• _Exercise prompt_: Each line below from the one containing "R4: 6.2k (+5V, GND) -> 6.2k (+5V, n6)" through the one containing "D1: zener (A GND, K N21) -> none" should be output exactly as it stands, and no other line should appear.

(Modification records)
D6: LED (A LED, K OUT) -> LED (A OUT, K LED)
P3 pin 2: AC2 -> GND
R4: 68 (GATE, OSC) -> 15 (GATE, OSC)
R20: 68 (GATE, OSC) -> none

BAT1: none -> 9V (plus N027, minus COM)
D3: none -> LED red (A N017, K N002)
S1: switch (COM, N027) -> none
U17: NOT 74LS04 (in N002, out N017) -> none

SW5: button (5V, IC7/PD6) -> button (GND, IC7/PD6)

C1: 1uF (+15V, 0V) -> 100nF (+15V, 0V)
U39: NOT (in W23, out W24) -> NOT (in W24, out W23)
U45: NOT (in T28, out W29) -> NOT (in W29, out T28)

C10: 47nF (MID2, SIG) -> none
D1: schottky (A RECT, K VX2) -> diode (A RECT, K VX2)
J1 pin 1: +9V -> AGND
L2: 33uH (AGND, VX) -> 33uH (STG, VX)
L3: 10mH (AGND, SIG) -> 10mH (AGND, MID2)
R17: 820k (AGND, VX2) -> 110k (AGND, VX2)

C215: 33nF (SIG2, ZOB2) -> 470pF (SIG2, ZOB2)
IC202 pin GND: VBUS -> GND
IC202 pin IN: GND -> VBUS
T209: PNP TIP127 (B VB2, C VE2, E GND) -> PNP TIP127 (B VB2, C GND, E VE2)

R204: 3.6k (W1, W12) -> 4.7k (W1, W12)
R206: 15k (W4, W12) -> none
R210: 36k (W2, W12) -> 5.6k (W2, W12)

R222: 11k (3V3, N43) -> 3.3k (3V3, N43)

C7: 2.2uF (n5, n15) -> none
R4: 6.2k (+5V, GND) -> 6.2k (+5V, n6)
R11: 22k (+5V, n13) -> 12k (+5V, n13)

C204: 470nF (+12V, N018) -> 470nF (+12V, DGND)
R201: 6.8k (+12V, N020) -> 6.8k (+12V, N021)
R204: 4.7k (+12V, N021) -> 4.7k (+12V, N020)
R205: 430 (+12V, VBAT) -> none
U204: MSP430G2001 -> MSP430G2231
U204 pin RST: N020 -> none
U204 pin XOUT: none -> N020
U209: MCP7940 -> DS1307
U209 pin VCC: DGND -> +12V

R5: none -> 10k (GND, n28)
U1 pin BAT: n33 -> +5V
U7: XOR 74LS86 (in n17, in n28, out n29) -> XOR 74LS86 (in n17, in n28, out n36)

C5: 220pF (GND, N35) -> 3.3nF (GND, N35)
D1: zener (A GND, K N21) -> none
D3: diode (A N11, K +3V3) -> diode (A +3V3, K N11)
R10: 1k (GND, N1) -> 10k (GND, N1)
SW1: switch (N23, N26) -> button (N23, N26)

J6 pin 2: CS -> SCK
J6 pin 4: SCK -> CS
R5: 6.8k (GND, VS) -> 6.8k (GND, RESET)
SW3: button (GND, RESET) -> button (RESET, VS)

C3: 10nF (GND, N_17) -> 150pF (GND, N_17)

• _Written solution_:
R4: 6.2k (+5V, GND) -> 6.2k (+5V, n6)
R11: 22k (+5V, n13) -> 12k (+5V, n13)

C204: 470nF (+12V, N018) -> 470nF (+12V, DGND)
R201: 6.8k (+12V, N020) -> 6.8k (+12V, N021)
R204: 4.7k (+12V, N021) -> 4.7k (+12V, N020)
R205: 430 (+12V, VBAT) -> none
U204: MSP430G2001 -> MSP430G2231
U204 pin RST: N020 -> none
U204 pin XOUT: none -> N020
U209: MCP7940 -> DS1307
U209 pin VCC: DGND -> +12V

R5: none -> 10k (GND, n28)
U1 pin BAT: n33 -> +5V
U7: XOR 74LS86 (in n17, in n28, out n29) -> XOR 74LS86 (in n17, in n28, out n36)

C5: 220pF (GND, N35) -> 3.3nF (GND, N35)
D1: zener (A GND, K N21) -> none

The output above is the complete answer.